PROBLEM STATEMENT - Only the text of the records below belongs in the answer, copied exactly, with pictures omitted.

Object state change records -
------------

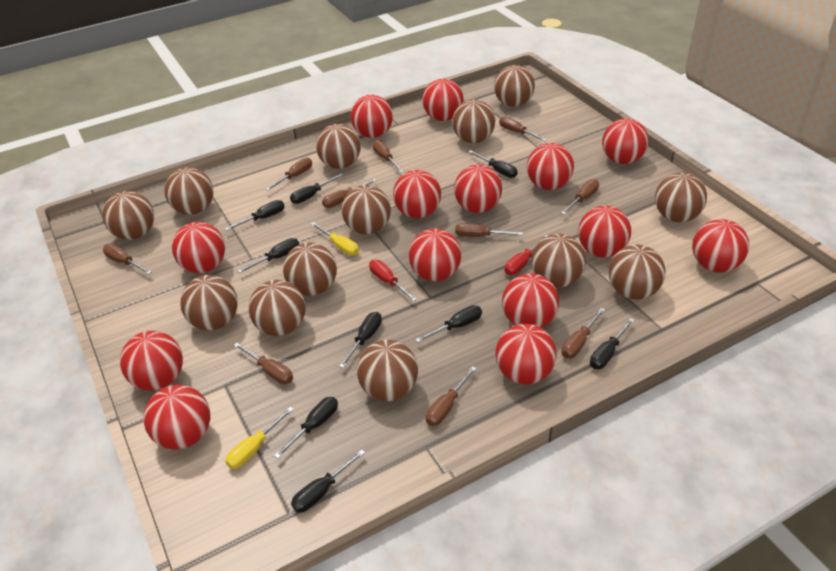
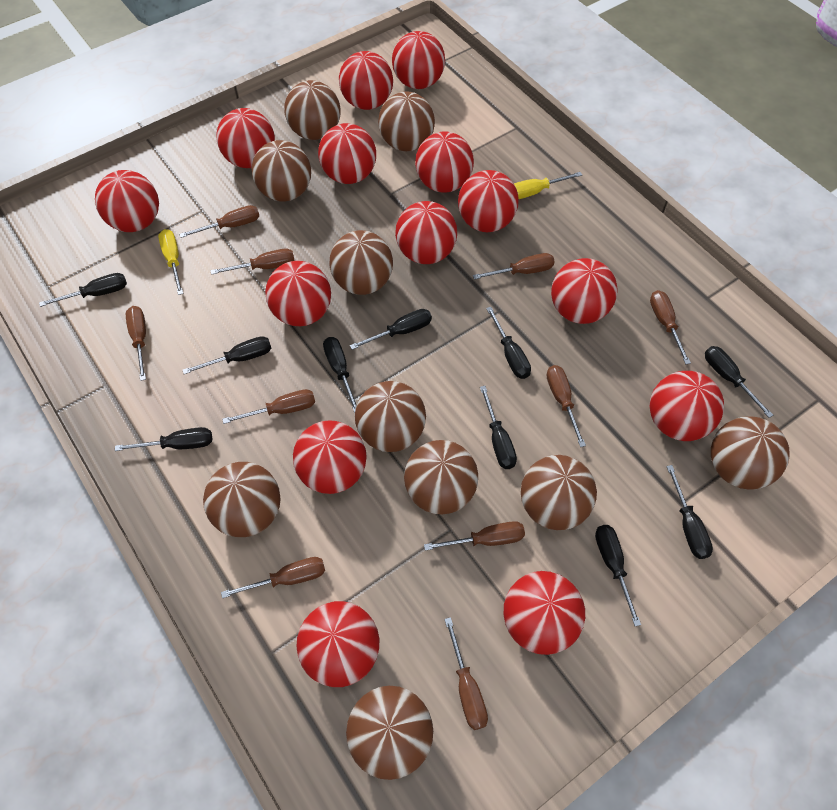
black screwdriver: 9 -> 10
brown ball: 13 -> 10
red screwdriver: 2 -> 0

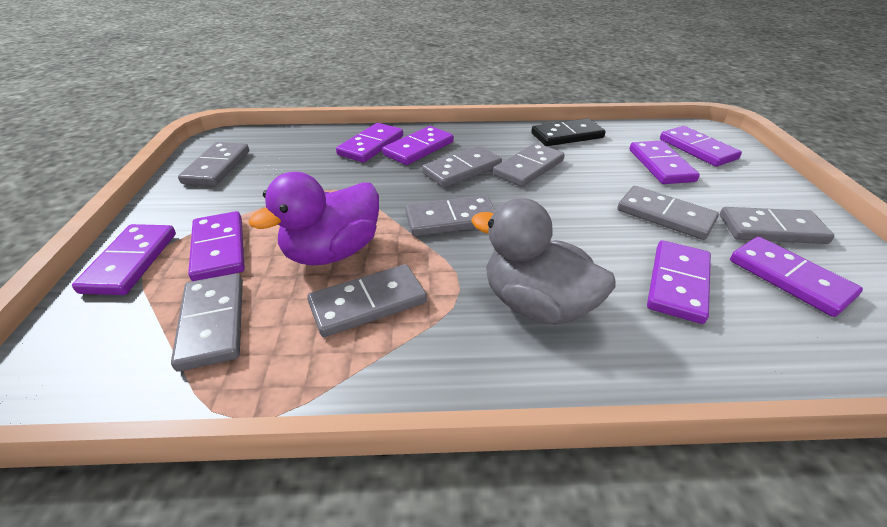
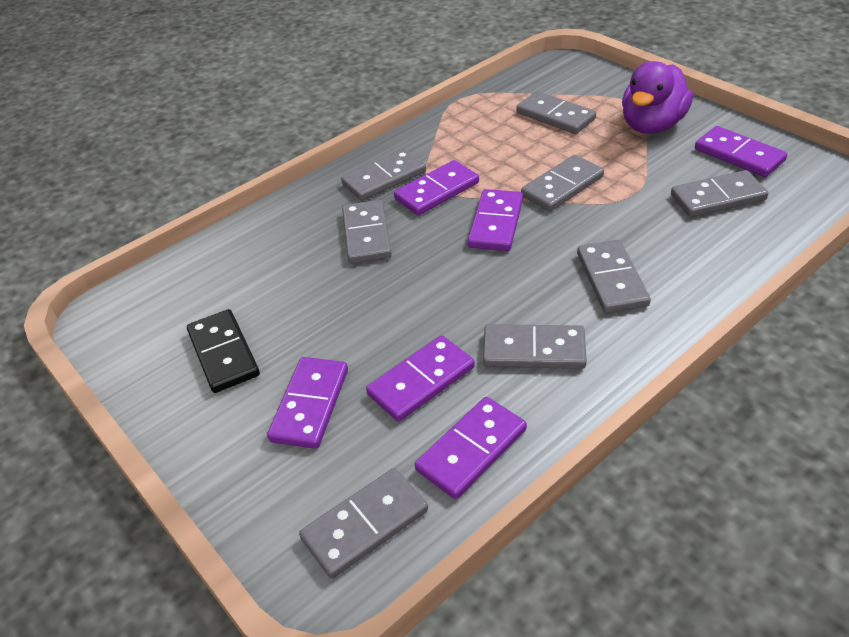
grey duck: 1 -> 0
purple domino: 8 -> 6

------------

RESULT BELOW -
black screwdriver: 9 -> 10
brown ball: 13 -> 10
red screwdriver: 2 -> 0

grey duck: 1 -> 0
purple domino: 8 -> 6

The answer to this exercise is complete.